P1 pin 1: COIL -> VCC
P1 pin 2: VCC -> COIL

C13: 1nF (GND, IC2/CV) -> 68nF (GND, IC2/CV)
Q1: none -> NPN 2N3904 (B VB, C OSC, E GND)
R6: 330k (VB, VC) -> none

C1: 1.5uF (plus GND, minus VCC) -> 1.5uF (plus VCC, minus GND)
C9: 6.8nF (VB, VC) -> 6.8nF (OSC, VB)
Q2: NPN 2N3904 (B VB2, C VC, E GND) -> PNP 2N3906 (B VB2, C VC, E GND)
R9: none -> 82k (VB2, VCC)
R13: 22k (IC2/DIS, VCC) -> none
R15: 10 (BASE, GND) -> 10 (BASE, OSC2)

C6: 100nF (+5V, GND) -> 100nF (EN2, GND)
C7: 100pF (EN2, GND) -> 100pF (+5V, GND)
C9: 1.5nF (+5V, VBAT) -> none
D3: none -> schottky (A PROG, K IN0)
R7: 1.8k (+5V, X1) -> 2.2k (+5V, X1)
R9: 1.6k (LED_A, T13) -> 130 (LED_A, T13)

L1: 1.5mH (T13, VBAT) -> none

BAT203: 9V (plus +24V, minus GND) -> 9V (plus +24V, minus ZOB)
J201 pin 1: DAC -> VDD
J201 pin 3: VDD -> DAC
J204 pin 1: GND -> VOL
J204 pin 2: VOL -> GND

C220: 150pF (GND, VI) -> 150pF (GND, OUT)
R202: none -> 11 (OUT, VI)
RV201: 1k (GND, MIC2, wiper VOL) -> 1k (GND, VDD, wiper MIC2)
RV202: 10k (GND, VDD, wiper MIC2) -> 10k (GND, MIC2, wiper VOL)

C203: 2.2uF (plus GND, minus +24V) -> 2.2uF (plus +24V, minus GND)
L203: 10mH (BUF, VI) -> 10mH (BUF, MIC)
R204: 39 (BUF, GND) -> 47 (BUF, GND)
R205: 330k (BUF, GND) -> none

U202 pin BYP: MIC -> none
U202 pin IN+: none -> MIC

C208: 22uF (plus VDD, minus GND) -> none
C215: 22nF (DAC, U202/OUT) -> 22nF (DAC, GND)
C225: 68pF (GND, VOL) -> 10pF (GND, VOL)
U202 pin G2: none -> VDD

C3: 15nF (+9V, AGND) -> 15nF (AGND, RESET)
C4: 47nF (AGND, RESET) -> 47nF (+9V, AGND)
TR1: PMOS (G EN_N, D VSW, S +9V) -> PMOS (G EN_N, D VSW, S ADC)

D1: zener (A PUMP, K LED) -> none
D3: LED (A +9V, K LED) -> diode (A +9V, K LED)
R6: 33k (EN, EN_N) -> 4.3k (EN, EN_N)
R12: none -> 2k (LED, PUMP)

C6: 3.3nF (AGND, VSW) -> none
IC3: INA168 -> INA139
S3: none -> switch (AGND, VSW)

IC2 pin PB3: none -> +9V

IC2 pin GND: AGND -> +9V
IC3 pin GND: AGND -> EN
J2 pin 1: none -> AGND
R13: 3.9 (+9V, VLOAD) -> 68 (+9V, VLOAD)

- - - - - - -

WHAT TO DO >> Return the line where "IC3: INA168 -> INA139" appears, then every line after it to the end of the listing, all exactly as written.

FINISHED EXERCISE >>
IC3: INA168 -> INA139
S3: none -> switch (AGND, VSW)

IC2 pin PB3: none -> +9V

IC2 pin GND: AGND -> +9V
IC3 pin GND: AGND -> EN
J2 pin 1: none -> AGND
R13: 3.9 (+9V, VLOAD) -> 68 (+9V, VLOAD)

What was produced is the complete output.